• Information provided:

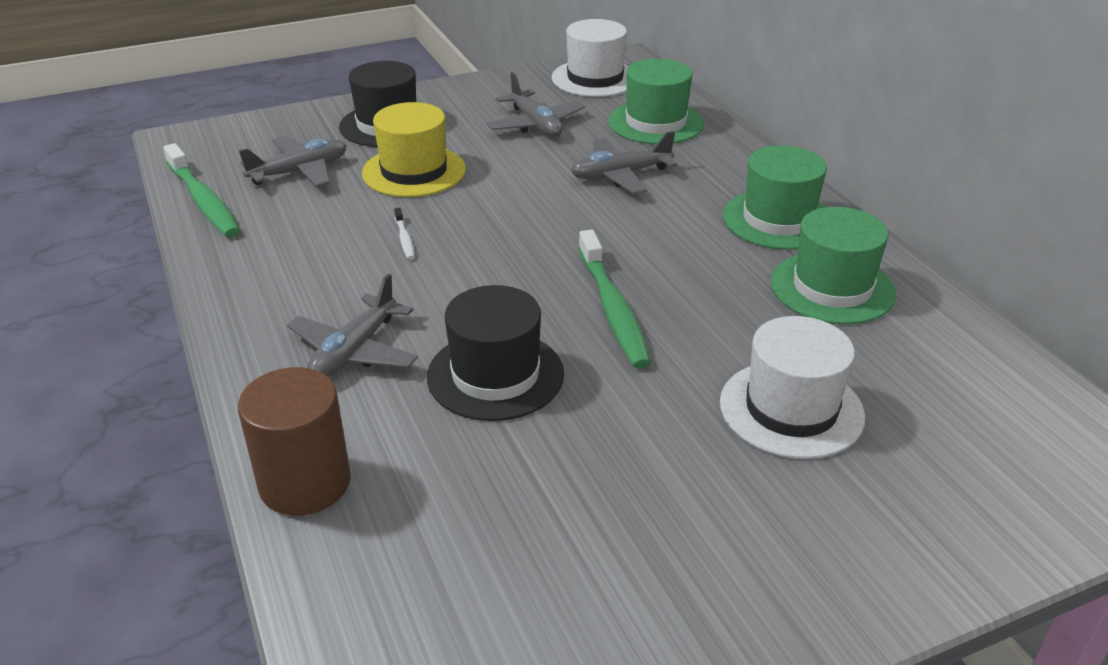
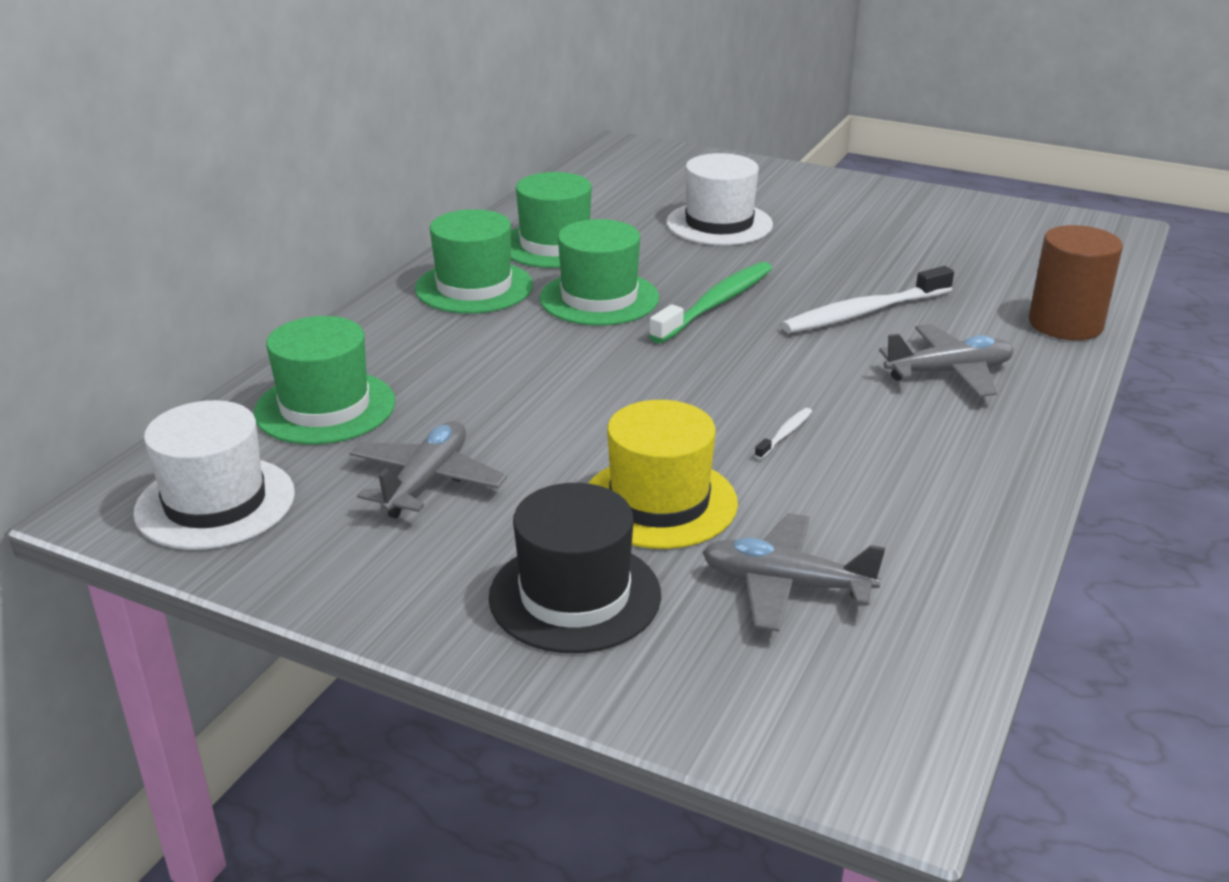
camera: 130 degrees left, 5 degrees down
(203, 200) = (952, 612): green toothbrush -> none
(495, 375) = (864, 312): black hat -> white toothbrush
(620, 175) = (489, 380): grey plane -> none
(692, 261) = (599, 298): none -> green hat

• What to produce: Give back exactly the lines from the one containing "(203, 200) = (952, 612): green" through the end of the listing above, with both ends included and nothing added.

• Problem solution:
(203, 200) = (952, 612): green toothbrush -> none
(495, 375) = (864, 312): black hat -> white toothbrush
(620, 175) = (489, 380): grey plane -> none
(692, 261) = (599, 298): none -> green hat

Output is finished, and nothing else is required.